[DATA IN THIS EXERCISE]

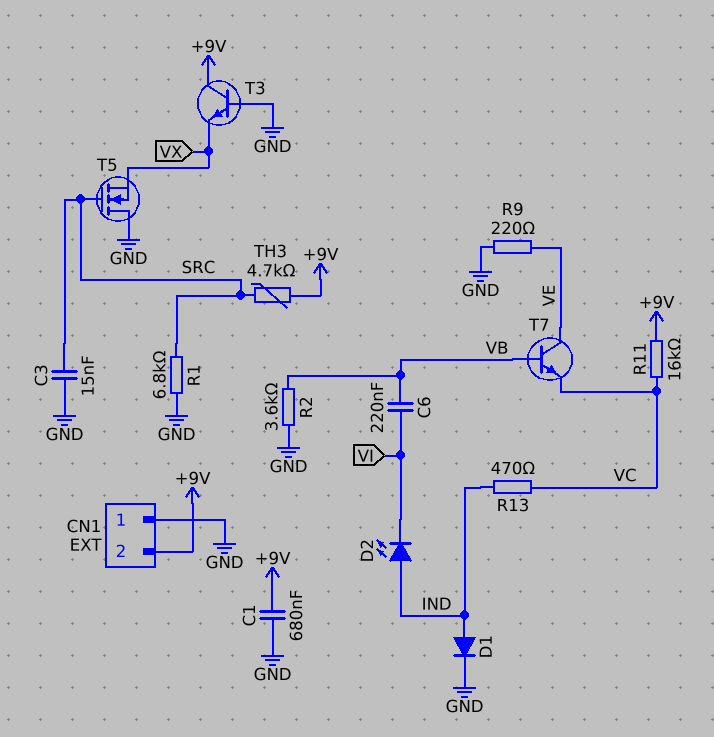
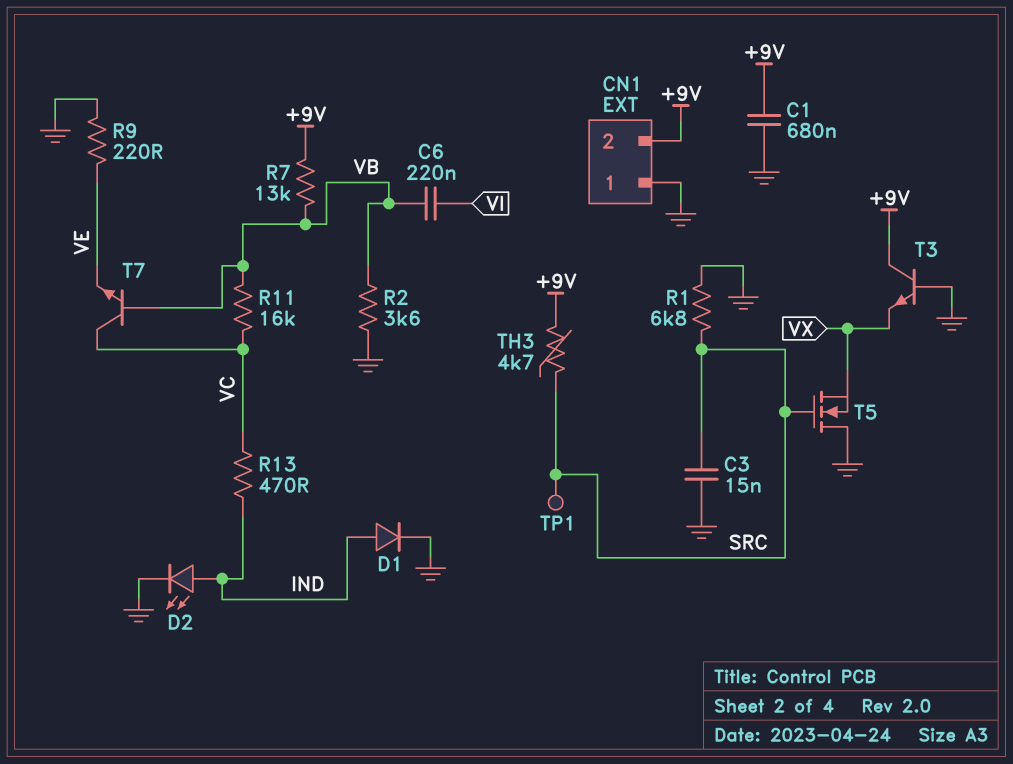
D2: LED (A IND, K VI) -> LED (A IND, K GND)
R7: none -> 13k (+9V, VB)
R11: 16k (+9V, VC) -> 16k (VB, VC)
T7: NPN (B VB, C VE, E VC) -> NPN (B VB, C VC, E VE)
TP1: none -> test point (SRC)

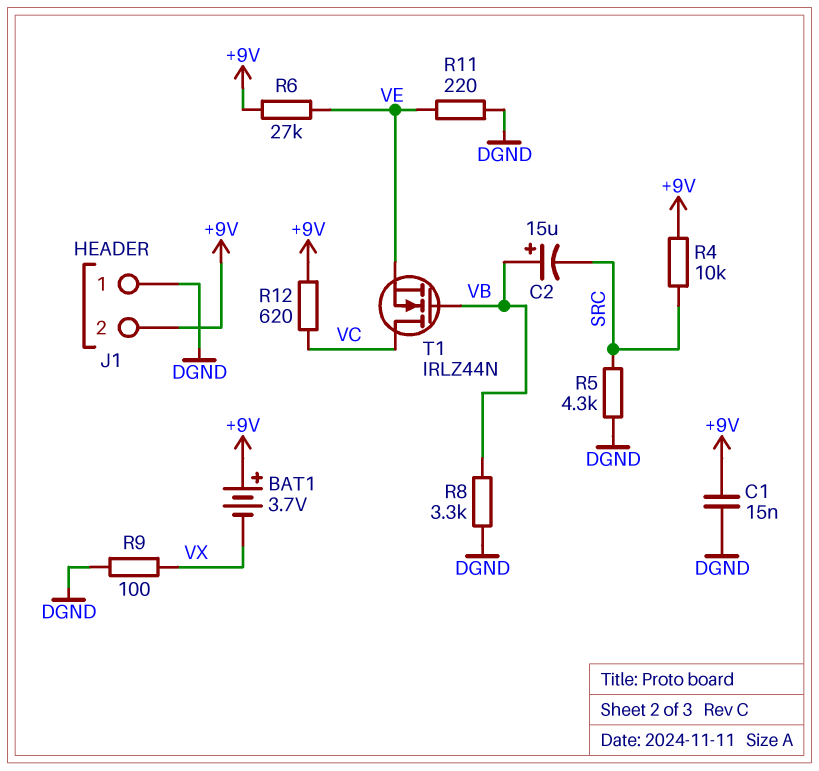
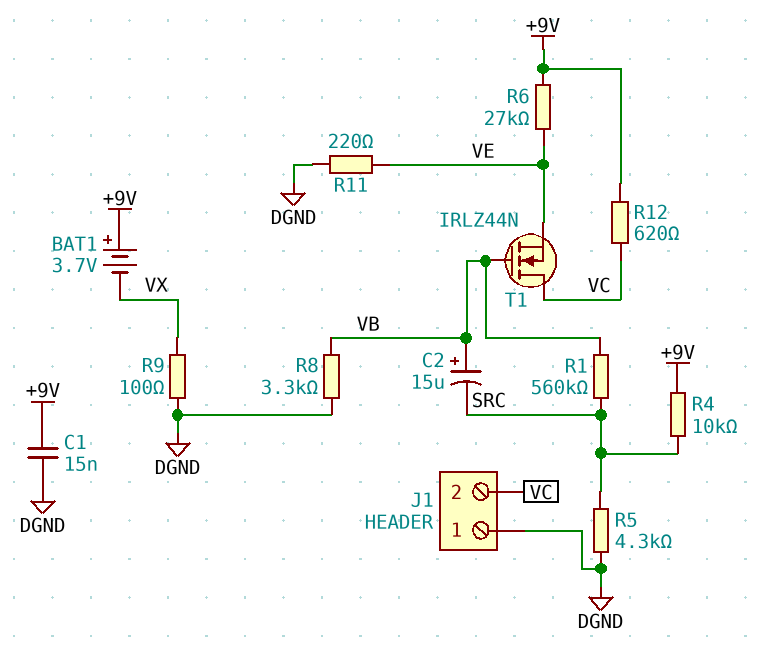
J1 pin 2: +9V -> VC
R1: none -> 560k (SRC, VB)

[/DATA IN THIS EXERCISE]

▶ **WORK ITEM**
Each entry above must be duplicated precisely; none of the pictures may be included.

▶ **REPLY**
D2: LED (A IND, K VI) -> LED (A IND, K GND)
R7: none -> 13k (+9V, VB)
R11: 16k (+9V, VC) -> 16k (VB, VC)
T7: NPN (B VB, C VE, E VC) -> NPN (B VB, C VC, E VE)
TP1: none -> test point (SRC)

J1 pin 2: +9V -> VC
R1: none -> 560k (SRC, VB)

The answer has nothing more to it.